## Given entries
------------------------

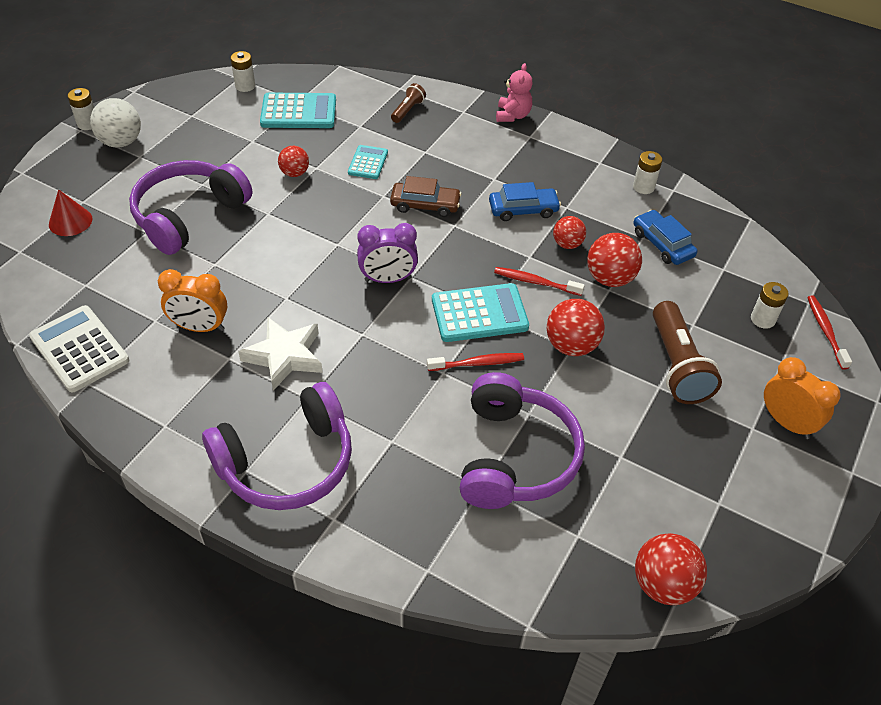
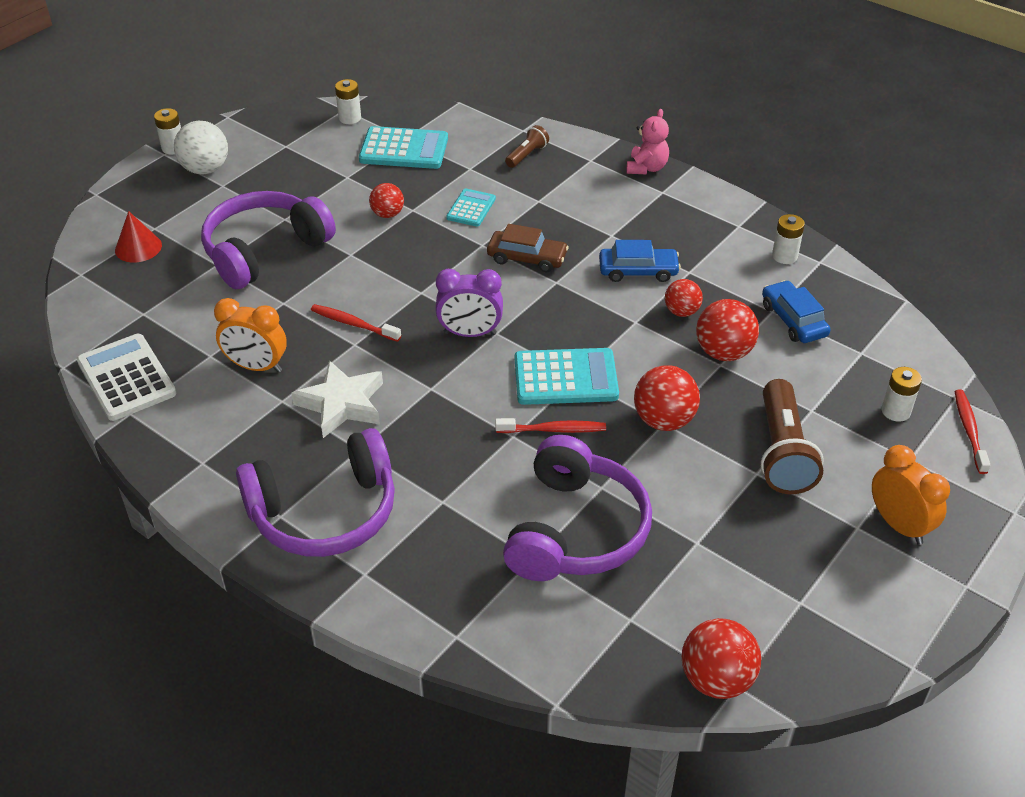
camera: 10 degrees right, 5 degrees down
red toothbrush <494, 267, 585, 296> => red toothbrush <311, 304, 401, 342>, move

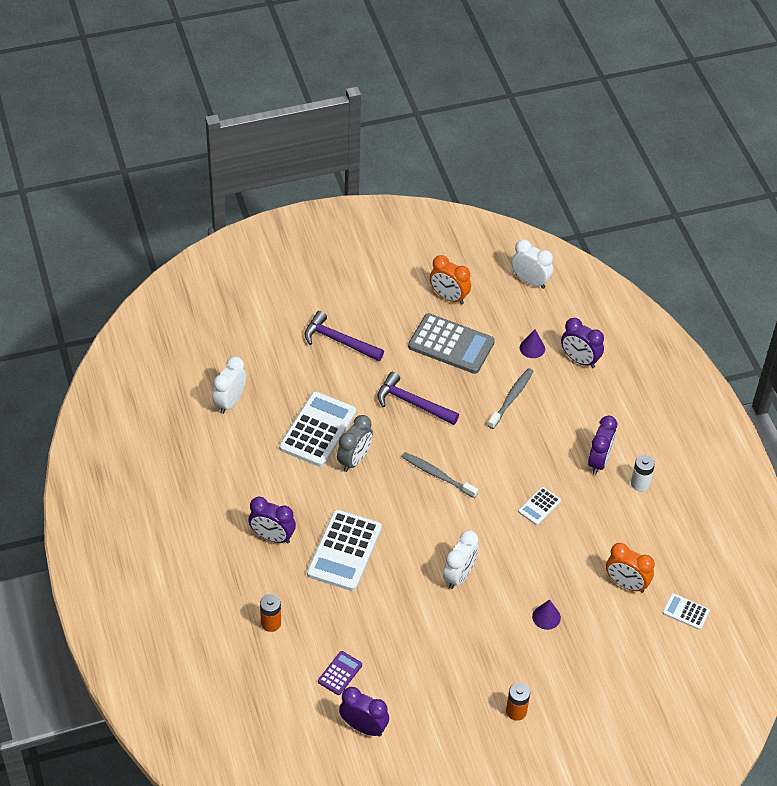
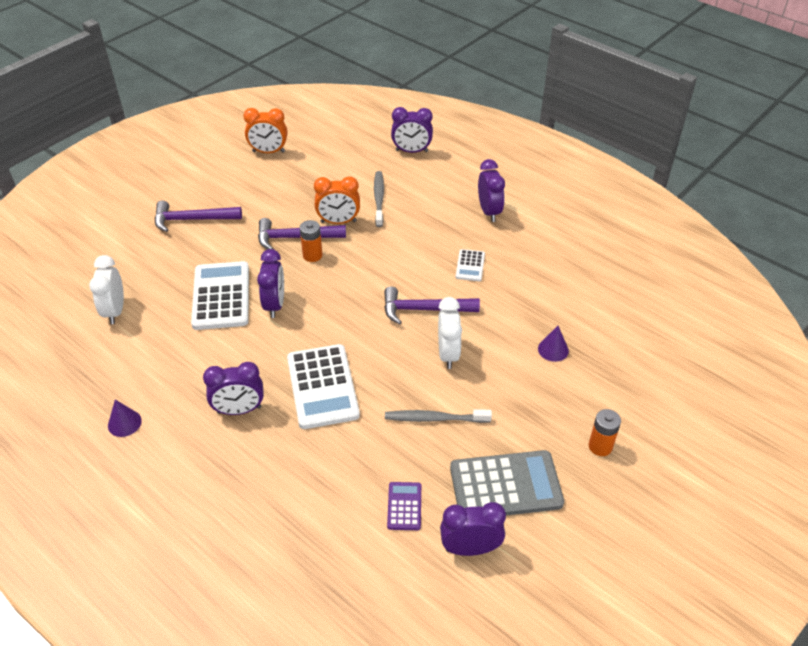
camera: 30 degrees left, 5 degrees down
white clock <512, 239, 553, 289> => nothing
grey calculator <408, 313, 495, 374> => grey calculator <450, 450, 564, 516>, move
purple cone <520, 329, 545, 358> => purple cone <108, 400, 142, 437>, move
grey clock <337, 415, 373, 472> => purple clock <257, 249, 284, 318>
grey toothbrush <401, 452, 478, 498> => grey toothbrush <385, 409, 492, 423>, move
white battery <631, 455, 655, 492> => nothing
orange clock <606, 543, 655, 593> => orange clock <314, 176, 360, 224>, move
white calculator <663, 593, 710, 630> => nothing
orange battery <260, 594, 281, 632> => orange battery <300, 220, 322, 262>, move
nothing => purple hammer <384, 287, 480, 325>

------------------------

## About this exercise
There is a line above that contains "white battery <631, 455, 655, 492> => nothing". Copy it and all later lines through the last, exactly, and leave out the rest.

## Output below
white battery <631, 455, 655, 492> => nothing
orange clock <606, 543, 655, 593> => orange clock <314, 176, 360, 224>, move
white calculator <663, 593, 710, 630> => nothing
orange battery <260, 594, 281, 632> => orange battery <300, 220, 322, 262>, move
nothing => purple hammer <384, 287, 480, 325>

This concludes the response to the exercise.